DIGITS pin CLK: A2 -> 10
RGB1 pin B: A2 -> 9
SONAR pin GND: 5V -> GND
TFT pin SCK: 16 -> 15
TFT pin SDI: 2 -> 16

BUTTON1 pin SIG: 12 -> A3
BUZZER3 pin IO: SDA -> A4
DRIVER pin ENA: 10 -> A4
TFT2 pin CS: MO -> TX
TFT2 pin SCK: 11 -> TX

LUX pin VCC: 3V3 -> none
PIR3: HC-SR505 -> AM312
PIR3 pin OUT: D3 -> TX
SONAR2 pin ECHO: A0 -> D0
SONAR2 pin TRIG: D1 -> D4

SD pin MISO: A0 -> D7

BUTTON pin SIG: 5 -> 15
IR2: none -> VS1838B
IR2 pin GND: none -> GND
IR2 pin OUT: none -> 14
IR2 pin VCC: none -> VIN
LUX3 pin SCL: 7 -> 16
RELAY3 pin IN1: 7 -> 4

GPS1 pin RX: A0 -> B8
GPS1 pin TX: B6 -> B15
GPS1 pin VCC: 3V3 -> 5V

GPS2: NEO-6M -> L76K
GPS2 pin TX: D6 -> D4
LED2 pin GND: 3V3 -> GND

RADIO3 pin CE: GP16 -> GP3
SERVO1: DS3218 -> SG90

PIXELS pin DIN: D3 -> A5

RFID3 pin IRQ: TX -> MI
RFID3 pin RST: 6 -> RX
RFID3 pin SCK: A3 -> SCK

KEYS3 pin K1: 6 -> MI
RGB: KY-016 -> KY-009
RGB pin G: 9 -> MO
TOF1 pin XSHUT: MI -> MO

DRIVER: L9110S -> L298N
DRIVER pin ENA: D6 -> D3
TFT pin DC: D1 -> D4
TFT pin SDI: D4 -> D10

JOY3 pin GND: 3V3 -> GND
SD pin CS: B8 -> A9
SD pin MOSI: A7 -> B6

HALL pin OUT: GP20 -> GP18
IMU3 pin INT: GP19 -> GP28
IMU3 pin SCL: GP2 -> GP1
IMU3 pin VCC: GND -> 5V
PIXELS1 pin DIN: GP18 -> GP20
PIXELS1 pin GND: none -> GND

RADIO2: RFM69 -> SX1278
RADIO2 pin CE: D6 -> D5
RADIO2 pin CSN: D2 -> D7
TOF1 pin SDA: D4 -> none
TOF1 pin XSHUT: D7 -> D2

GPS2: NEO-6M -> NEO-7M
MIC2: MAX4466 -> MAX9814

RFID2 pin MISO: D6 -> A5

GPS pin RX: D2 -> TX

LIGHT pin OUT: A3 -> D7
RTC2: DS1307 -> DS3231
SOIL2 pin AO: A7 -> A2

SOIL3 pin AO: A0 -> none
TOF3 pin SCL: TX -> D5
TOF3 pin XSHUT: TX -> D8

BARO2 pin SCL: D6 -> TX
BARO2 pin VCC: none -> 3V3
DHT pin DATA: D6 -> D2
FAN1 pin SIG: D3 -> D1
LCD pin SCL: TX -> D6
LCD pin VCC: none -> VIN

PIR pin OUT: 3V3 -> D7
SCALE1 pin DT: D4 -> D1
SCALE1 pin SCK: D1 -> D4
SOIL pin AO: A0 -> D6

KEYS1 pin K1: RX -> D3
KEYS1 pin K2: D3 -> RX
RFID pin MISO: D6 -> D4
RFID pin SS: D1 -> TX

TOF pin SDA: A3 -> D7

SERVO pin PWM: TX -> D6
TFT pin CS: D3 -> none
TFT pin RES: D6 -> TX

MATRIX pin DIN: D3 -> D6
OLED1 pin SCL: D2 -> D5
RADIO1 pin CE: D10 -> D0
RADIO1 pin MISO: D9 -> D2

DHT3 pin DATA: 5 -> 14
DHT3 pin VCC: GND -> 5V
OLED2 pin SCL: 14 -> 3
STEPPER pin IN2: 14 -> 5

+ + + + + + +

WHAT YOU NEED TO DO » Print the records above exactly as written.

ANSWER BOX »
DIGITS pin CLK: A2 -> 10
RGB1 pin B: A2 -> 9
SONAR pin GND: 5V -> GND
TFT pin SCK: 16 -> 15
TFT pin SDI: 2 -> 16

BUTTON1 pin SIG: 12 -> A3
BUZZER3 pin IO: SDA -> A4
DRIVER pin ENA: 10 -> A4
TFT2 pin CS: MO -> TX
TFT2 pin SCK: 11 -> TX

LUX pin VCC: 3V3 -> none
PIR3: HC-SR505 -> AM312
PIR3 pin OUT: D3 -> TX
SONAR2 pin ECHO: A0 -> D0
SONAR2 pin TRIG: D1 -> D4

SD pin MISO: A0 -> D7

BUTTON pin SIG: 5 -> 15
IR2: none -> VS1838B
IR2 pin GND: none -> GND
IR2 pin OUT: none -> 14
IR2 pin VCC: none -> VIN
LUX3 pin SCL: 7 -> 16
RELAY3 pin IN1: 7 -> 4

GPS1 pin RX: A0 -> B8
GPS1 pin TX: B6 -> B15
GPS1 pin VCC: 3V3 -> 5V

GPS2: NEO-6M -> L76K
GPS2 pin TX: D6 -> D4
LED2 pin GND: 3V3 -> GND

RADIO3 pin CE: GP16 -> GP3
SERVO1: DS3218 -> SG90

PIXELS pin DIN: D3 -> A5

RFID3 pin IRQ: TX -> MI
RFID3 pin RST: 6 -> RX
RFID3 pin SCK: A3 -> SCK

KEYS3 pin K1: 6 -> MI
RGB: KY-016 -> KY-009
RGB pin G: 9 -> MO
TOF1 pin XSHUT: MI -> MO

DRIVER: L9110S -> L298N
DRIVER pin ENA: D6 -> D3
TFT pin DC: D1 -> D4
TFT pin SDI: D4 -> D10

JOY3 pin GND: 3V3 -> GND
SD pin CS: B8 -> A9
SD pin MOSI: A7 -> B6

HALL pin OUT: GP20 -> GP18
IMU3 pin INT: GP19 -> GP28
IMU3 pin SCL: GP2 -> GP1
IMU3 pin VCC: GND -> 5V
PIXELS1 pin DIN: GP18 -> GP20
PIXELS1 pin GND: none -> GND

RADIO2: RFM69 -> SX1278
RADIO2 pin CE: D6 -> D5
RADIO2 pin CSN: D2 -> D7
TOF1 pin SDA: D4 -> none
TOF1 pin XSHUT: D7 -> D2

GPS2: NEO-6M -> NEO-7M
MIC2: MAX4466 -> MAX9814

RFID2 pin MISO: D6 -> A5

GPS pin RX: D2 -> TX

LIGHT pin OUT: A3 -> D7
RTC2: DS1307 -> DS3231
SOIL2 pin AO: A7 -> A2

SOIL3 pin AO: A0 -> none
TOF3 pin SCL: TX -> D5
TOF3 pin XSHUT: TX -> D8

BARO2 pin SCL: D6 -> TX
BARO2 pin VCC: none -> 3V3
DHT pin DATA: D6 -> D2
FAN1 pin SIG: D3 -> D1
LCD pin SCL: TX -> D6
LCD pin VCC: none -> VIN

PIR pin OUT: 3V3 -> D7
SCALE1 pin DT: D4 -> D1
SCALE1 pin SCK: D1 -> D4
SOIL pin AO: A0 -> D6

KEYS1 pin K1: RX -> D3
KEYS1 pin K2: D3 -> RX
RFID pin MISO: D6 -> D4
RFID pin SS: D1 -> TX

TOF pin SDA: A3 -> D7

SERVO pin PWM: TX -> D6
TFT pin CS: D3 -> none
TFT pin RES: D6 -> TX

MATRIX pin DIN: D3 -> D6
OLED1 pin SCL: D2 -> D5
RADIO1 pin CE: D10 -> D0
RADIO1 pin MISO: D9 -> D2

DHT3 pin DATA: 5 -> 14
DHT3 pin VCC: GND -> 5V
OLED2 pin SCL: 14 -> 3
STEPPER pin IN2: 14 -> 5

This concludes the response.